* **Work required**: Please show every line in the entries below that includes the word "DGND".

* **Entries provided**:
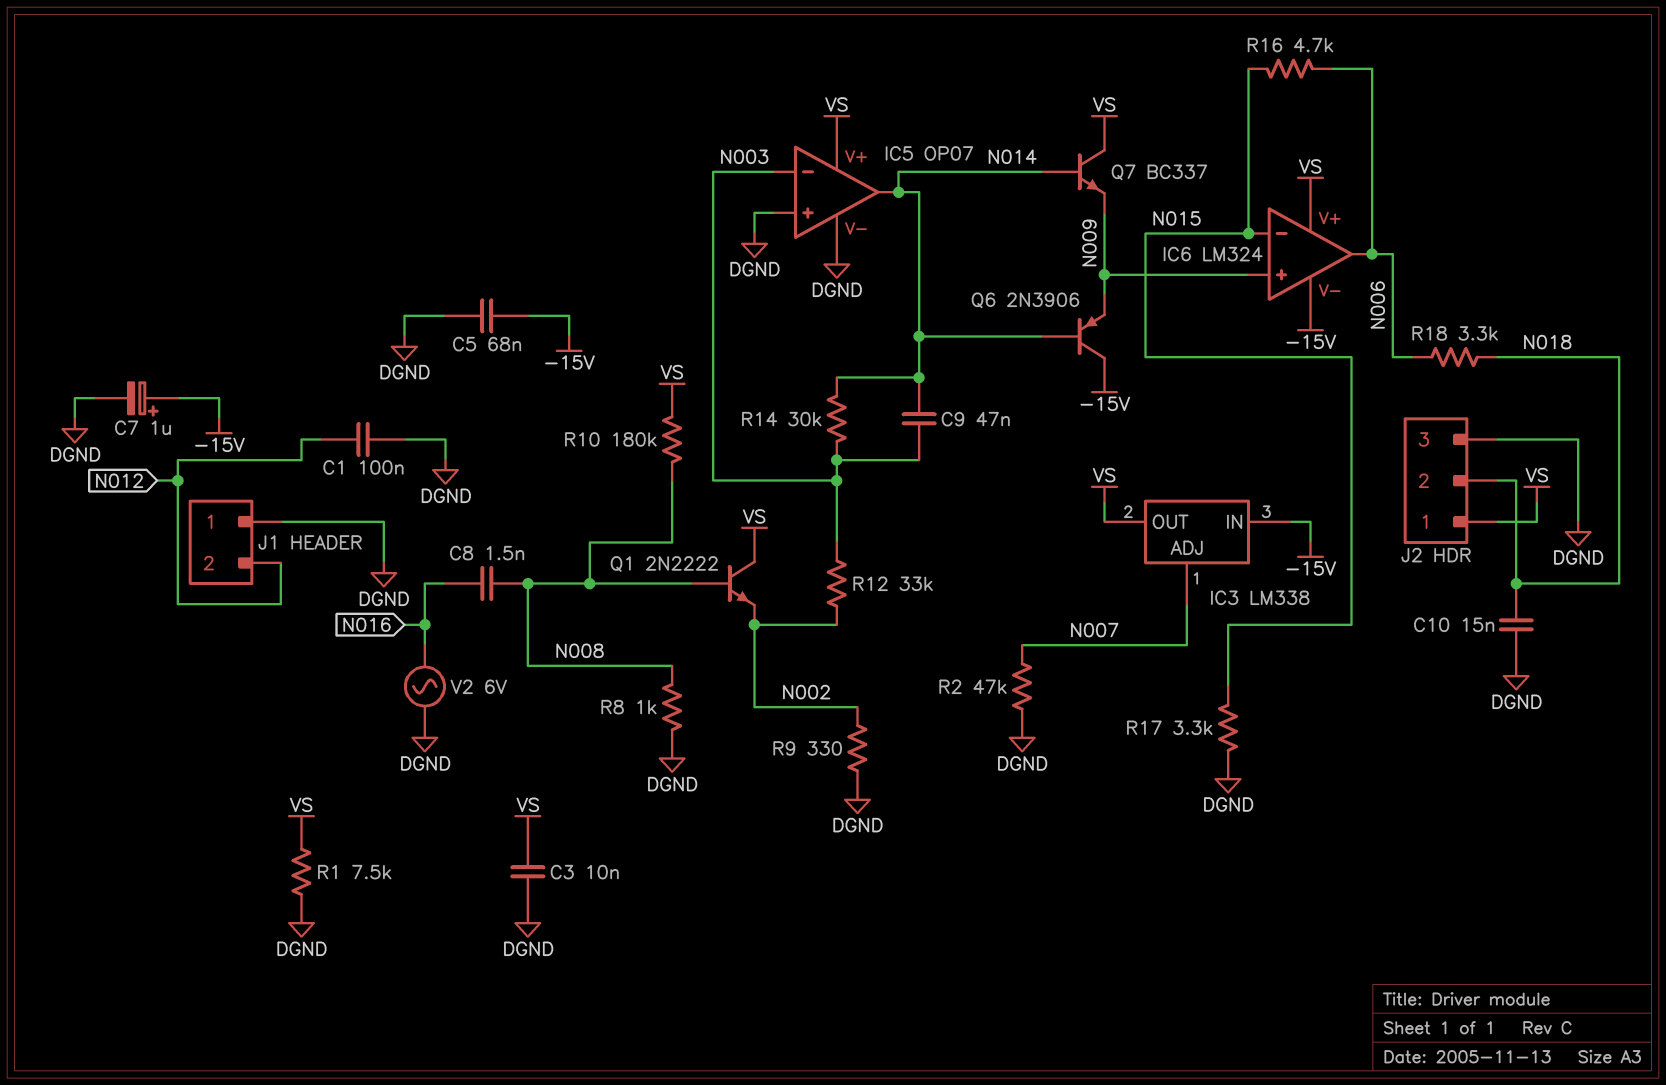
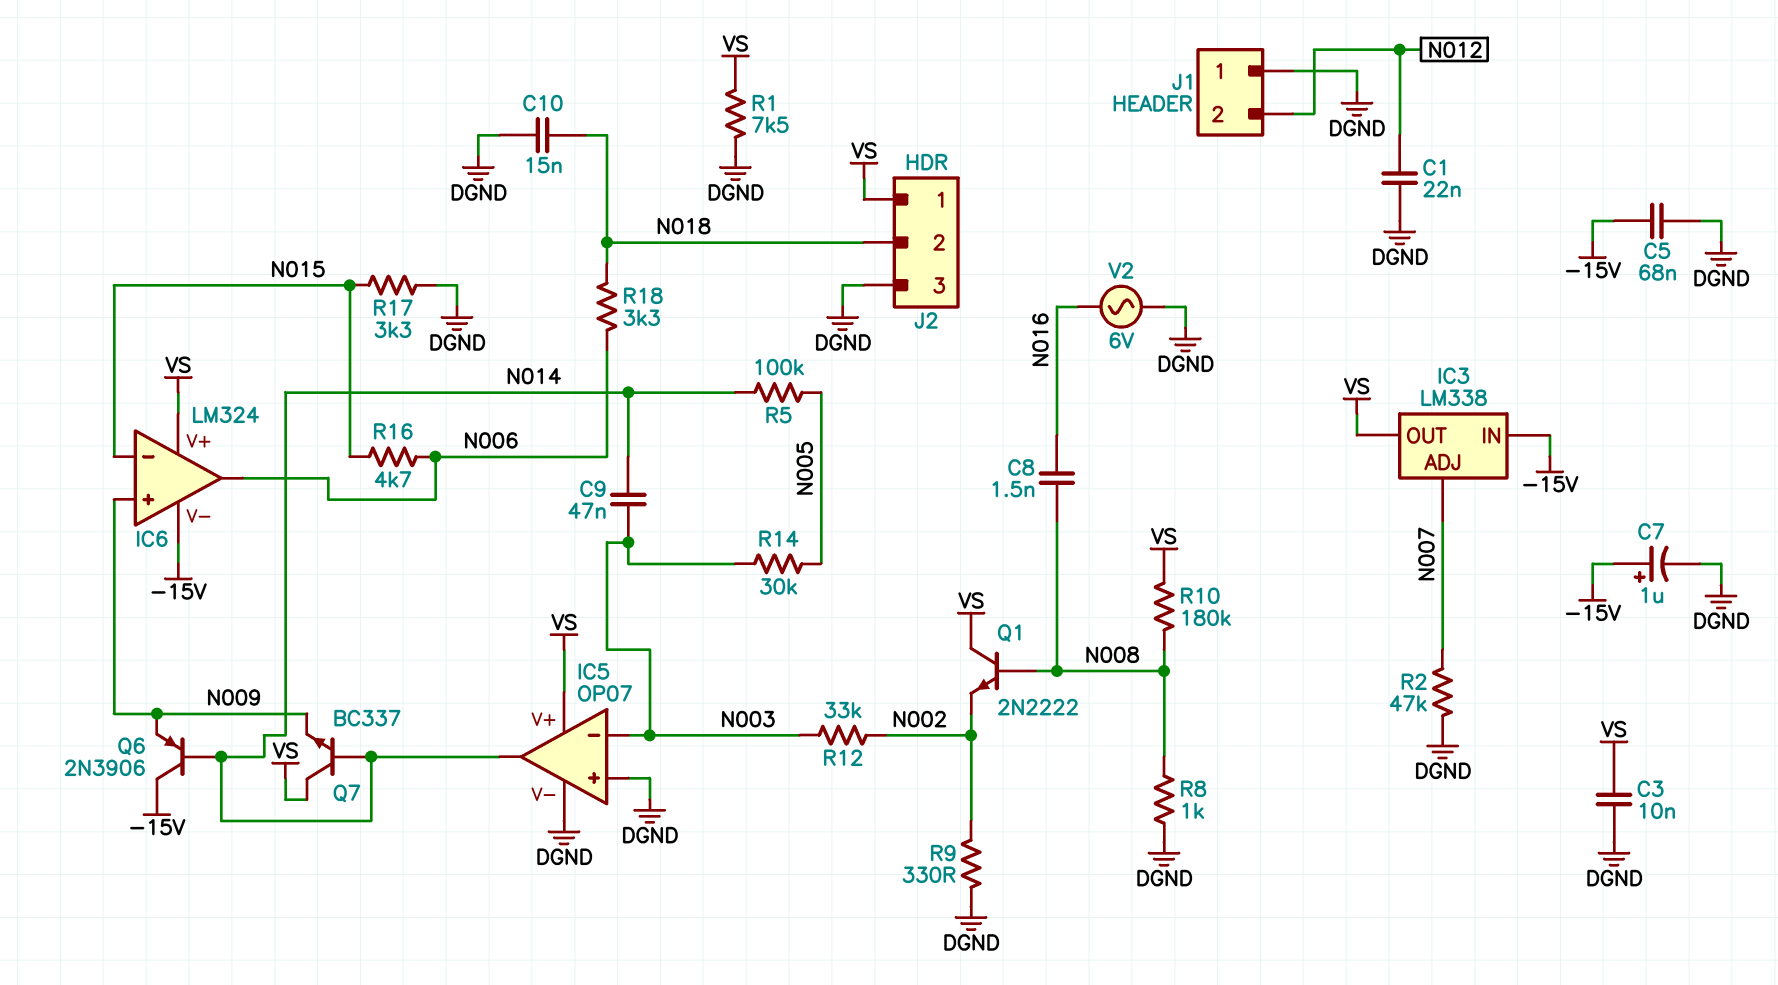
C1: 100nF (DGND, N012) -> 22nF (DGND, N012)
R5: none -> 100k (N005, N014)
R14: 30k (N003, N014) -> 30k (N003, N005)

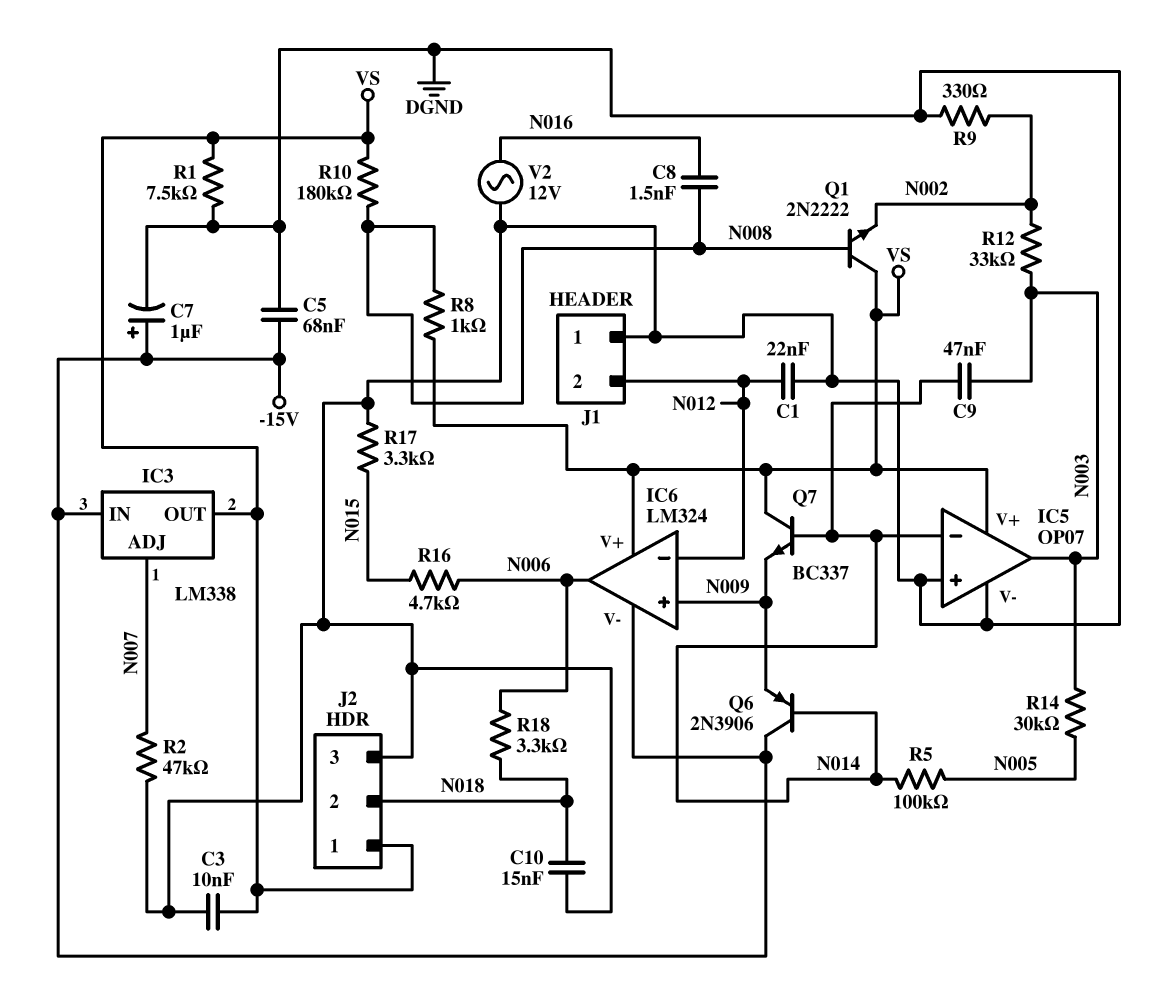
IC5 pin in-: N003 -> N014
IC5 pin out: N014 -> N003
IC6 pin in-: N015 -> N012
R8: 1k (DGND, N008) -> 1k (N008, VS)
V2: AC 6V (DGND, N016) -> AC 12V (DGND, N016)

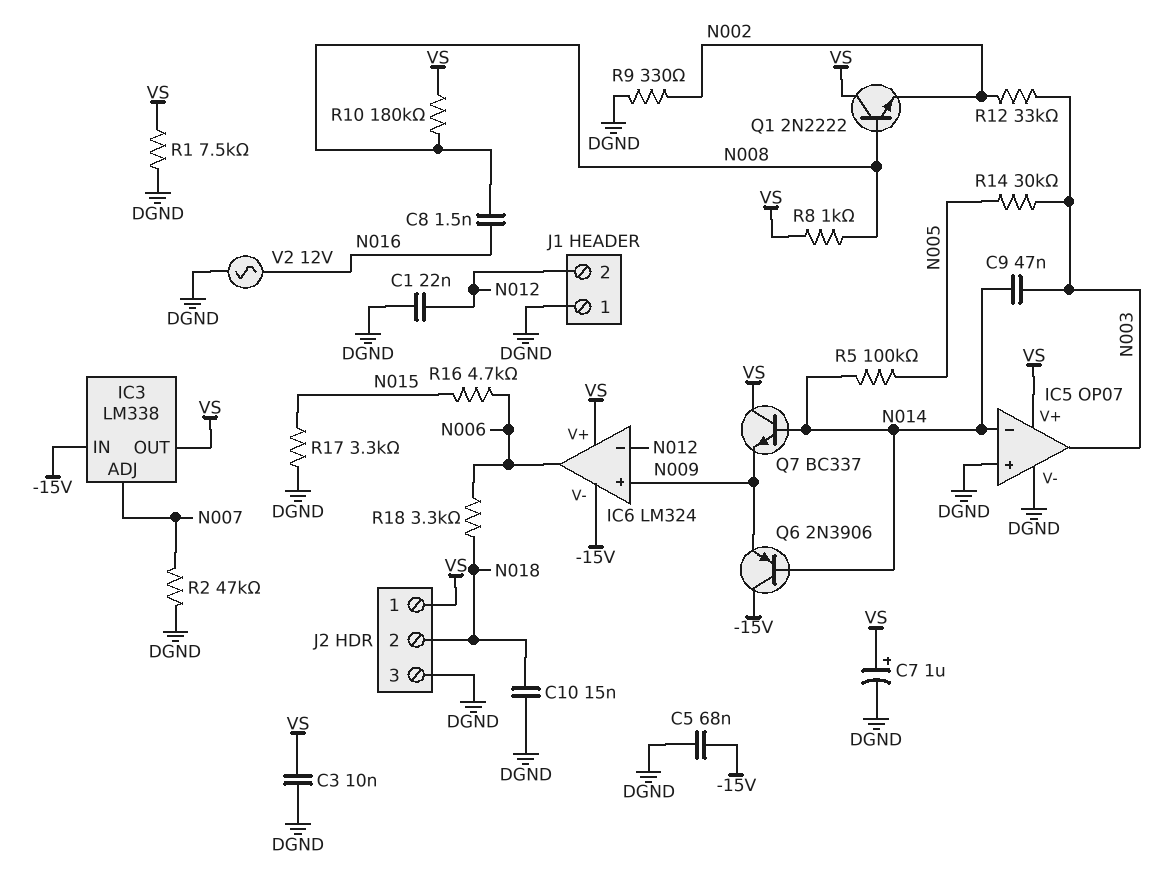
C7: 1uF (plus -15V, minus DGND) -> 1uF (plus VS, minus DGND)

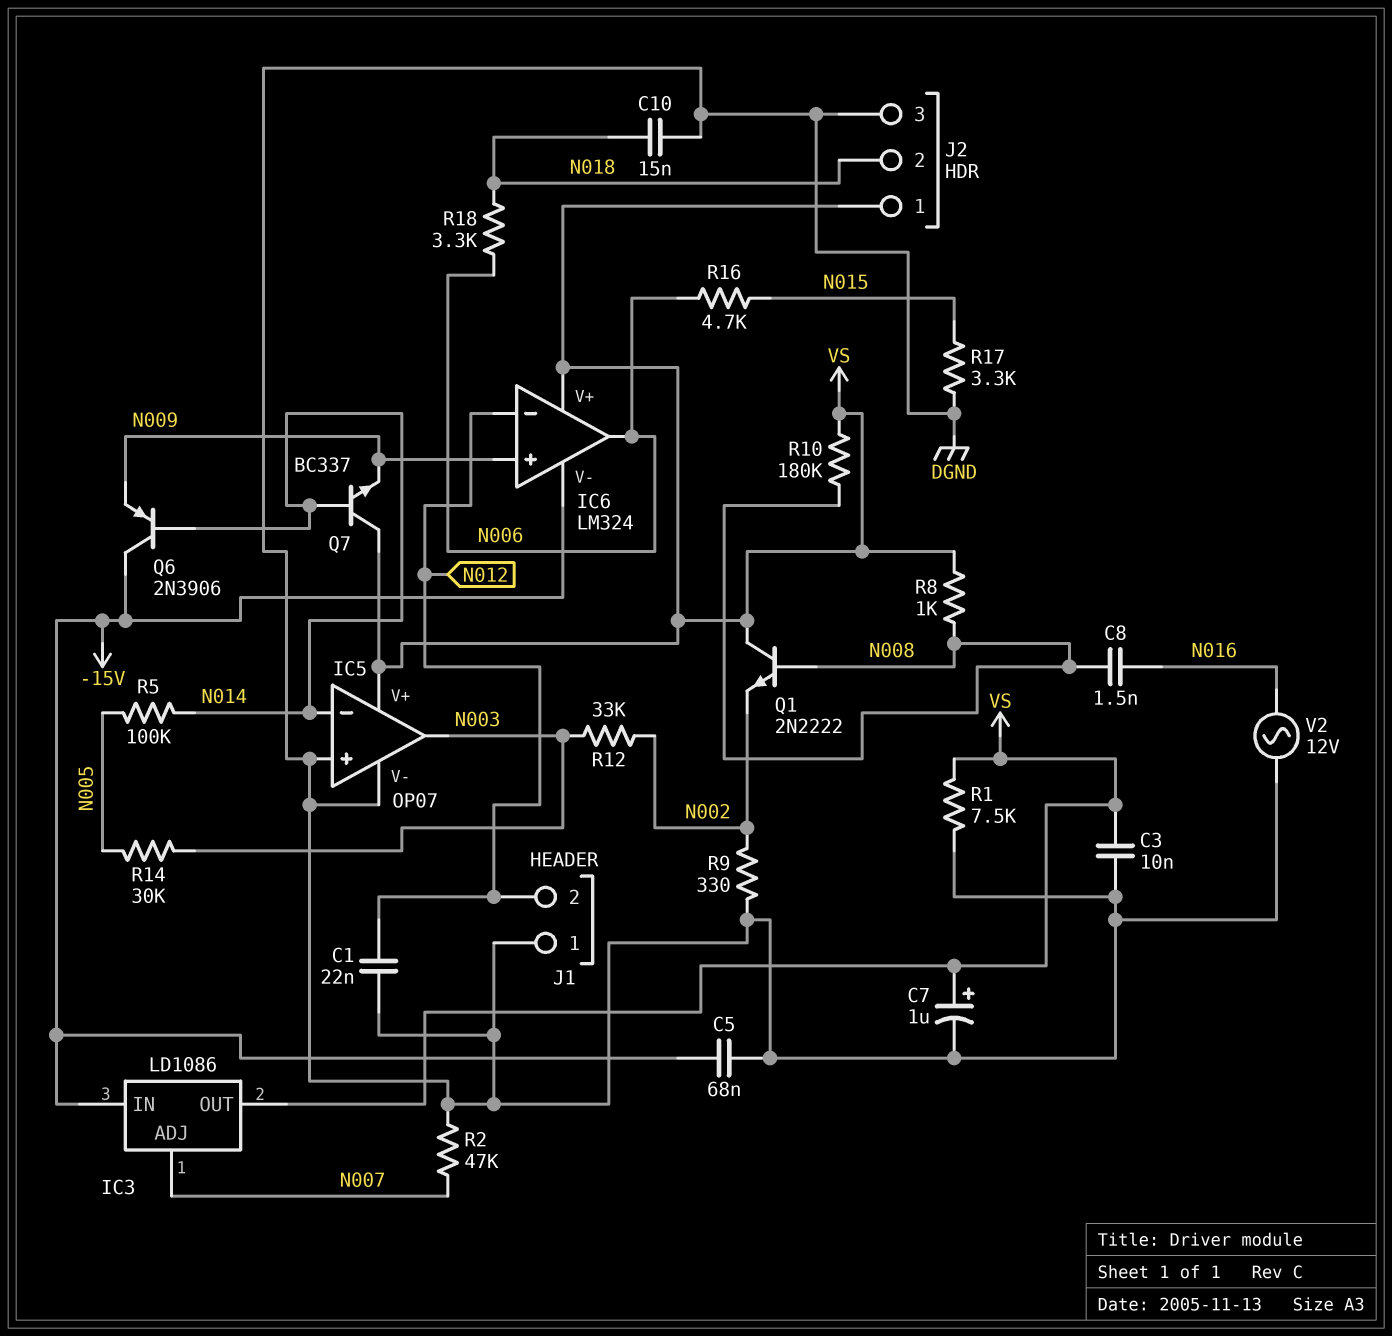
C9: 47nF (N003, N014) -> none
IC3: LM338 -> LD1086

* **Solution below**:
C1: 100nF (DGND, N012) -> 22nF (DGND, N012)
R8: 1k (DGND, N008) -> 1k (N008, VS)
V2: AC 6V (DGND, N016) -> AC 12V (DGND, N016)
C7: 1uF (plus -15V, minus DGND) -> 1uF (plus VS, minus DGND)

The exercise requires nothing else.